Data items
···

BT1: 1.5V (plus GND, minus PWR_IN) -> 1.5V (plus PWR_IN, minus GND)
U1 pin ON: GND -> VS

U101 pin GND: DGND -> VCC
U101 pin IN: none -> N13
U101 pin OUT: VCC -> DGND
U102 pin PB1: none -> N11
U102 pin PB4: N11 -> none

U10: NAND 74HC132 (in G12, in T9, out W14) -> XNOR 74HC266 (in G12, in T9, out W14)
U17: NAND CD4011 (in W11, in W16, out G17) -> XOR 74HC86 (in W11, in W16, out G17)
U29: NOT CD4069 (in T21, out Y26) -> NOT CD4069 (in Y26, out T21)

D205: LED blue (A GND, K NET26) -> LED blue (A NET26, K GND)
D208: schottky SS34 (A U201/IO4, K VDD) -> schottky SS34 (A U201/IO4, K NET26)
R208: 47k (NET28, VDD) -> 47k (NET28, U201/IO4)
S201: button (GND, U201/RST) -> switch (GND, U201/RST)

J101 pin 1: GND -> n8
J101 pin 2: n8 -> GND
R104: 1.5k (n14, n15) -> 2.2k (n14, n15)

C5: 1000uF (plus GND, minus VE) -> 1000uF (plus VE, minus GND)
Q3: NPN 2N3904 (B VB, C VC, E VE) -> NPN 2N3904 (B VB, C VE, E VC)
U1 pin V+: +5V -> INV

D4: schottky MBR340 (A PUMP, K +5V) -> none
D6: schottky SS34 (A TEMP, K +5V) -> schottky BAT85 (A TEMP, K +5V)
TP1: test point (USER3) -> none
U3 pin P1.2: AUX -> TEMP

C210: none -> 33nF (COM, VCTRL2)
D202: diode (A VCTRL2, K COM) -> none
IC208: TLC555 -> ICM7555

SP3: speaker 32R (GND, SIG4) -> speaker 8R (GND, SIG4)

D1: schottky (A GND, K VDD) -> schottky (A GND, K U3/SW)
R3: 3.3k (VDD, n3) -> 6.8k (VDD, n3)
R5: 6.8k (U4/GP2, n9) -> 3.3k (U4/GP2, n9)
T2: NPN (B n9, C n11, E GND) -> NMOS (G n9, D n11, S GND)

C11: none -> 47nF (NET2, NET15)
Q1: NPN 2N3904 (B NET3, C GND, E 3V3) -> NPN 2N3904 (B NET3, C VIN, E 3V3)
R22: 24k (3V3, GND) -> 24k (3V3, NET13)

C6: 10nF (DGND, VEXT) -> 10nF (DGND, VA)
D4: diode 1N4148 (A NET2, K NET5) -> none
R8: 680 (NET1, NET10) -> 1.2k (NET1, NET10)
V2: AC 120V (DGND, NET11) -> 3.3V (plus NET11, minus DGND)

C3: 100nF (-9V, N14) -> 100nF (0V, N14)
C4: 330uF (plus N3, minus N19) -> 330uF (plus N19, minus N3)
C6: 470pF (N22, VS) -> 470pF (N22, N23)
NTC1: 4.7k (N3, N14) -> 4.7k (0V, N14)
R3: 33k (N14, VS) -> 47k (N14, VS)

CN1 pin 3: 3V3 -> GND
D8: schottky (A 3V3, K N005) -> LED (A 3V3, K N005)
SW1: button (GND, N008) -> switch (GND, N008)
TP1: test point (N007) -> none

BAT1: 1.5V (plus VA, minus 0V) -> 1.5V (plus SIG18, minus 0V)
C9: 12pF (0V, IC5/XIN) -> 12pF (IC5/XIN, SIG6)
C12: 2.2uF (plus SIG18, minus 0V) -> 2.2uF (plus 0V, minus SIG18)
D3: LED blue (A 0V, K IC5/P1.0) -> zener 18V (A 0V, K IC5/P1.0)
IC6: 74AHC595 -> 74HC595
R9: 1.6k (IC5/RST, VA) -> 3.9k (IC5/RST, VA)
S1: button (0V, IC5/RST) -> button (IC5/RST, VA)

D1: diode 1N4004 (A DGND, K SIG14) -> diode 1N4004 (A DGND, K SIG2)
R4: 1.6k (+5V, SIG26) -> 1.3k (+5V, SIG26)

···

When you retype the entries above, keep every line identical to the source.

BT1: 1.5V (plus GND, minus PWR_IN) -> 1.5V (plus PWR_IN, minus GND)
U1 pin ON: GND -> VS

U101 pin GND: DGND -> VCC
U101 pin IN: none -> N13
U101 pin OUT: VCC -> DGND
U102 pin PB1: none -> N11
U102 pin PB4: N11 -> none

U10: NAND 74HC132 (in G12, in T9, out W14) -> XNOR 74HC266 (in G12, in T9, out W14)
U17: NAND CD4011 (in W11, in W16, out G17) -> XOR 74HC86 (in W11, in W16, out G17)
U29: NOT CD4069 (in T21, out Y26) -> NOT CD4069 (in Y26, out T21)

D205: LED blue (A GND, K NET26) -> LED blue (A NET26, K GND)
D208: schottky SS34 (A U201/IO4, K VDD) -> schottky SS34 (A U201/IO4, K NET26)
R208: 47k (NET28, VDD) -> 47k (NET28, U201/IO4)
S201: button (GND, U201/RST) -> switch (GND, U201/RST)

J101 pin 1: GND -> n8
J101 pin 2: n8 -> GND
R104: 1.5k (n14, n15) -> 2.2k (n14, n15)

C5: 1000uF (plus GND, minus VE) -> 1000uF (plus VE, minus GND)
Q3: NPN 2N3904 (B VB, C VC, E VE) -> NPN 2N3904 (B VB, C VE, E VC)
U1 pin V+: +5V -> INV

D4: schottky MBR340 (A PUMP, K +5V) -> none
D6: schottky SS34 (A TEMP, K +5V) -> schottky BAT85 (A TEMP, K +5V)
TP1: test point (USER3) -> none
U3 pin P1.2: AUX -> TEMP

C210: none -> 33nF (COM, VCTRL2)
D202: diode (A VCTRL2, K COM) -> none
IC208: TLC555 -> ICM7555

SP3: speaker 32R (GND, SIG4) -> speaker 8R (GND, SIG4)

D1: schottky (A GND, K VDD) -> schottky (A GND, K U3/SW)
R3: 3.3k (VDD, n3) -> 6.8k (VDD, n3)
R5: 6.8k (U4/GP2, n9) -> 3.3k (U4/GP2, n9)
T2: NPN (B n9, C n11, E GND) -> NMOS (G n9, D n11, S GND)

C11: none -> 47nF (NET2, NET15)
Q1: NPN 2N3904 (B NET3, C GND, E 3V3) -> NPN 2N3904 (B NET3, C VIN, E 3V3)
R22: 24k (3V3, GND) -> 24k (3V3, NET13)

C6: 10nF (DGND, VEXT) -> 10nF (DGND, VA)
D4: diode 1N4148 (A NET2, K NET5) -> none
R8: 680 (NET1, NET10) -> 1.2k (NET1, NET10)
V2: AC 120V (DGND, NET11) -> 3.3V (plus NET11, minus DGND)

C3: 100nF (-9V, N14) -> 100nF (0V, N14)
C4: 330uF (plus N3, minus N19) -> 330uF (plus N19, minus N3)
C6: 470pF (N22, VS) -> 470pF (N22, N23)
NTC1: 4.7k (N3, N14) -> 4.7k (0V, N14)
R3: 33k (N14, VS) -> 47k (N14, VS)

CN1 pin 3: 3V3 -> GND
D8: schottky (A 3V3, K N005) -> LED (A 3V3, K N005)
SW1: button (GND, N008) -> switch (GND, N008)
TP1: test point (N007) -> none

BAT1: 1.5V (plus VA, minus 0V) -> 1.5V (plus SIG18, minus 0V)
C9: 12pF (0V, IC5/XIN) -> 12pF (IC5/XIN, SIG6)
C12: 2.2uF (plus SIG18, minus 0V) -> 2.2uF (plus 0V, minus SIG18)
D3: LED blue (A 0V, K IC5/P1.0) -> zener 18V (A 0V, K IC5/P1.0)
IC6: 74AHC595 -> 74HC595
R9: 1.6k (IC5/RST, VA) -> 3.9k (IC5/RST, VA)
S1: button (0V, IC5/RST) -> button (IC5/RST, VA)

D1: diode 1N4004 (A DGND, K SIG14) -> diode 1N4004 (A DGND, K SIG2)
R4: 1.6k (+5V, SIG26) -> 1.3k (+5V, SIG26)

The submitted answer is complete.